#### Available data

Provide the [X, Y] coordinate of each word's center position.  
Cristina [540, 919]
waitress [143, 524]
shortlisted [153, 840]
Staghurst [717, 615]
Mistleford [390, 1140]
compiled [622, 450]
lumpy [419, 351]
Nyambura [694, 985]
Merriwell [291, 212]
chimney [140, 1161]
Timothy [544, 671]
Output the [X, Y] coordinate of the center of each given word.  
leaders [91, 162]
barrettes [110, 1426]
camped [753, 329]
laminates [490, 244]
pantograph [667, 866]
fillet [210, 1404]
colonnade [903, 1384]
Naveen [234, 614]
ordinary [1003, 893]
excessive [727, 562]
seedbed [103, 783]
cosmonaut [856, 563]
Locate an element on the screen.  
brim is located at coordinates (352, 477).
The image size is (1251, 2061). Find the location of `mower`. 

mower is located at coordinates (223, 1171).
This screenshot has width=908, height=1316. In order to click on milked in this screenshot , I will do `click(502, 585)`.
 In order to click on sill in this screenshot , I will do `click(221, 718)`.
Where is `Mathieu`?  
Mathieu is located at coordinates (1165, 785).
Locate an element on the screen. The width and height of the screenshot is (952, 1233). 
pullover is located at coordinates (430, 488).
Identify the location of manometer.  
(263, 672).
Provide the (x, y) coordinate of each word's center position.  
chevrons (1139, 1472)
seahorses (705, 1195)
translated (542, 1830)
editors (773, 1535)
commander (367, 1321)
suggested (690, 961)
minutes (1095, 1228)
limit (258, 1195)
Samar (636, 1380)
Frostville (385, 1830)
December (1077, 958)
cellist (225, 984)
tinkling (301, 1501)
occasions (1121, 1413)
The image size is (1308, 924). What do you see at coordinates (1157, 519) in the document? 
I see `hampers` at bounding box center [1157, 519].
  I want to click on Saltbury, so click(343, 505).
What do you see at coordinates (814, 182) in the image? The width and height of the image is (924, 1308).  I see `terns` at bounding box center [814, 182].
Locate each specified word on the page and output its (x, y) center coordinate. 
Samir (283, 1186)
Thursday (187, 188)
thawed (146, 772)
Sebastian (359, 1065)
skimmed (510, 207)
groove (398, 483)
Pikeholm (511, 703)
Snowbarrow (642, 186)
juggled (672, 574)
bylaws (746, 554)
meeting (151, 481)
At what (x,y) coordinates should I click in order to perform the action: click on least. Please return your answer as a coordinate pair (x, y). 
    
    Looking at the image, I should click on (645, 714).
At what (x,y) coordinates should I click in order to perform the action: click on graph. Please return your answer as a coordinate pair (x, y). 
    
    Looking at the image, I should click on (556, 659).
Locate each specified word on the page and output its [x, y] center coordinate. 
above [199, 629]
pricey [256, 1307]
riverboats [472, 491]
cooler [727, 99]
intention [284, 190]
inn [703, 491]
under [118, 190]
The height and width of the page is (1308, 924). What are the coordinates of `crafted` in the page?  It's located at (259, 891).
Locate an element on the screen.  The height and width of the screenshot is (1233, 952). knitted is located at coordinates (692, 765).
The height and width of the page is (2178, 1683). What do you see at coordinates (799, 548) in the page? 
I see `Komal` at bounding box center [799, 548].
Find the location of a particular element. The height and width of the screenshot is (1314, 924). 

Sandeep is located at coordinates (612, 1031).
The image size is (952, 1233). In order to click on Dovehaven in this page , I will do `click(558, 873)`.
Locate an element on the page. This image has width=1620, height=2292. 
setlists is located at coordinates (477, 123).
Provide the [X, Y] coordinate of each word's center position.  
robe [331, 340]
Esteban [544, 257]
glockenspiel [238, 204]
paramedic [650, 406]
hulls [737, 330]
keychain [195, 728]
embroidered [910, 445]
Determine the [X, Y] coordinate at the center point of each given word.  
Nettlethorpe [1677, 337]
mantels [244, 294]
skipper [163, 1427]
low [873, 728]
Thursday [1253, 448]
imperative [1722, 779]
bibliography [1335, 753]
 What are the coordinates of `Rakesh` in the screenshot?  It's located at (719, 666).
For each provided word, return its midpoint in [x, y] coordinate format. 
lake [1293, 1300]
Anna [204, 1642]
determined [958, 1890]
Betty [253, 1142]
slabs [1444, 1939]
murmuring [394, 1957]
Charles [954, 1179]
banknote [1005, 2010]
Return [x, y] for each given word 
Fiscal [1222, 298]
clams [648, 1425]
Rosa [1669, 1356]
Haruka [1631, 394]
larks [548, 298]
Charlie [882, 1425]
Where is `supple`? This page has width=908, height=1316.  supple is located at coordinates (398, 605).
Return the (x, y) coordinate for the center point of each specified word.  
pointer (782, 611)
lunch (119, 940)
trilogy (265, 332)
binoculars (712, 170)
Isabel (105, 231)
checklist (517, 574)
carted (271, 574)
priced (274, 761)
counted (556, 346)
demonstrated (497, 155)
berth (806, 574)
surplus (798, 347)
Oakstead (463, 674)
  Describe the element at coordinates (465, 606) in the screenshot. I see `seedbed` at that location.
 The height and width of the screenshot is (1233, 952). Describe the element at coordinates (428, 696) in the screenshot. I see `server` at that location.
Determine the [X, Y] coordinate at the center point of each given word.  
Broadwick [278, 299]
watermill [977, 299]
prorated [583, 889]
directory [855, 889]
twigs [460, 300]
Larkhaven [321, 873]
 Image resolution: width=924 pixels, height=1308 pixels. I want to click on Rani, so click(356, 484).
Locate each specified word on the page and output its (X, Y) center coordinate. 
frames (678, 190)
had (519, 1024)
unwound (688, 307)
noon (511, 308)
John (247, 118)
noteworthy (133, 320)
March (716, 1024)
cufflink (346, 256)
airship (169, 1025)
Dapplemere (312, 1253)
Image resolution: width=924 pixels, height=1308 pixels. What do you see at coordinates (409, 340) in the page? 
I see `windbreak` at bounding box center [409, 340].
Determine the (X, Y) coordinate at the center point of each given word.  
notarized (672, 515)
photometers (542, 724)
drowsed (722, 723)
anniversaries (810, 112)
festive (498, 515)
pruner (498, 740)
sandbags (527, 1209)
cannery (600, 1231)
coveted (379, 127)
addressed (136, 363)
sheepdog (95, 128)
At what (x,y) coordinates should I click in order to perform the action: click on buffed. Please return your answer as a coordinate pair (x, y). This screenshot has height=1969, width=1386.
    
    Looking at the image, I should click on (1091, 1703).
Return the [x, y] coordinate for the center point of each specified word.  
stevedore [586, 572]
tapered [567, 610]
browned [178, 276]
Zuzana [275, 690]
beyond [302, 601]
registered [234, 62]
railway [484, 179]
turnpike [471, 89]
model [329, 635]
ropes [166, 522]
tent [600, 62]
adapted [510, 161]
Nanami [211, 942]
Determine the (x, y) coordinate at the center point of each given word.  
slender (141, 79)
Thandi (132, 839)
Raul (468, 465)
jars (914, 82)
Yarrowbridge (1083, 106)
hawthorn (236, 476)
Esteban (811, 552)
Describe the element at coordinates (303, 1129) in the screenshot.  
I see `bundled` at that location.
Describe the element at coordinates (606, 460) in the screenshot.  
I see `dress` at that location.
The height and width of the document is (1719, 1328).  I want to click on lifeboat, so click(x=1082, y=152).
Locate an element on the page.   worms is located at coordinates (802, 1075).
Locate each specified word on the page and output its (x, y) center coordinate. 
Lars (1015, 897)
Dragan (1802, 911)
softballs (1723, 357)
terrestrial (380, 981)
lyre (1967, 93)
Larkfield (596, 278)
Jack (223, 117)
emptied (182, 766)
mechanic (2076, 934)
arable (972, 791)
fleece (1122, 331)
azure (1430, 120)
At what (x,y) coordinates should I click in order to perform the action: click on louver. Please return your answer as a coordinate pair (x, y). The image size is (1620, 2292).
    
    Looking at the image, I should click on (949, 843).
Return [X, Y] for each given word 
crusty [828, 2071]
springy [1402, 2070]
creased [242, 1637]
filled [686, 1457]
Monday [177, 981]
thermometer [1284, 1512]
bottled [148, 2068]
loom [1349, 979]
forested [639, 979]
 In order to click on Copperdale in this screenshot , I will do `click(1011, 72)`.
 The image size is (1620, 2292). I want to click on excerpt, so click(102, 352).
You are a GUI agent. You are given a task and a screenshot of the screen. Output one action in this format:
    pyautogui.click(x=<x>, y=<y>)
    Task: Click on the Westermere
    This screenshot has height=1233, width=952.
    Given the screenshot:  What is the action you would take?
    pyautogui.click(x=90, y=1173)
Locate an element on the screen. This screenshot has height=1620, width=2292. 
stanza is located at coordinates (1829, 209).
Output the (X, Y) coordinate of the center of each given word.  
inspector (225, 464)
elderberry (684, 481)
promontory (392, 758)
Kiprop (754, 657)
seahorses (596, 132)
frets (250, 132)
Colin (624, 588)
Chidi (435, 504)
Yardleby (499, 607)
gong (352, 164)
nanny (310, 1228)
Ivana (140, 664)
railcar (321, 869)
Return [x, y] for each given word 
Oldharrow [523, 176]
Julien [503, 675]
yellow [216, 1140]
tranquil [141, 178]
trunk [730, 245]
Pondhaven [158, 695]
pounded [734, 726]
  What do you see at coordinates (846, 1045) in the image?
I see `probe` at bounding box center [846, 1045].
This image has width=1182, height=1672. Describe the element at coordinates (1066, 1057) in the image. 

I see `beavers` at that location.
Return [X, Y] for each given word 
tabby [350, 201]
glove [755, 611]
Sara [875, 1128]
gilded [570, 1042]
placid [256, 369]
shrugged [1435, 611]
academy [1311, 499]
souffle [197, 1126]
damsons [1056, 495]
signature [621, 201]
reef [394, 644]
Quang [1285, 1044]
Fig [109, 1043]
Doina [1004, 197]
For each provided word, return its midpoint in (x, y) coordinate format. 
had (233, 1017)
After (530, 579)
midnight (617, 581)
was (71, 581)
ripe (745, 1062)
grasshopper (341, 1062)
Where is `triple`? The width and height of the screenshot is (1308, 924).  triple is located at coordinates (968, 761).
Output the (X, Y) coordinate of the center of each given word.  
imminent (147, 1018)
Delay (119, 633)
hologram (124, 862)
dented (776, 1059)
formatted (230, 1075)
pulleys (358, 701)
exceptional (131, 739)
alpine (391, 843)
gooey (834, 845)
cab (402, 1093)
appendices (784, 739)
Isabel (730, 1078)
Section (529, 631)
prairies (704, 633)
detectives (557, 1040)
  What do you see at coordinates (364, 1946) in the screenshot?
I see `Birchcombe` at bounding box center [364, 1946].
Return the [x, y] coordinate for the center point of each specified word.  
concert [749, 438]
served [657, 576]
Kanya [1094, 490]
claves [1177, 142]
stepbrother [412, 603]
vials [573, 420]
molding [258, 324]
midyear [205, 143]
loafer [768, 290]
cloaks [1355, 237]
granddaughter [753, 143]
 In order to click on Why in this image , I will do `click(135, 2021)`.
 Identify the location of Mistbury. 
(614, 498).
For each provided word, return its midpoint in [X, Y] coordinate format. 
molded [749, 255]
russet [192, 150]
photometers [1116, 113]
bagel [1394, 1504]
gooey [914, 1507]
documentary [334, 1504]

########

Quote the records above word for word, from the line containing "checklist (517, 574)" through the line containing "The height and width of the screenshot is (1233, 952). Describe".

checklist (517, 574)
carted (271, 574)
priced (274, 761)
counted (556, 346)
demonstrated (497, 155)
berth (806, 574)
surplus (798, 347)
Oakstead (463, 674)
  Describe the element at coordinates (465, 606) in the screenshot. I see `seedbed` at that location.
 The height and width of the screenshot is (1233, 952). Describe the element at coordinates (428, 696) in the screenshot. I see `server` at that location.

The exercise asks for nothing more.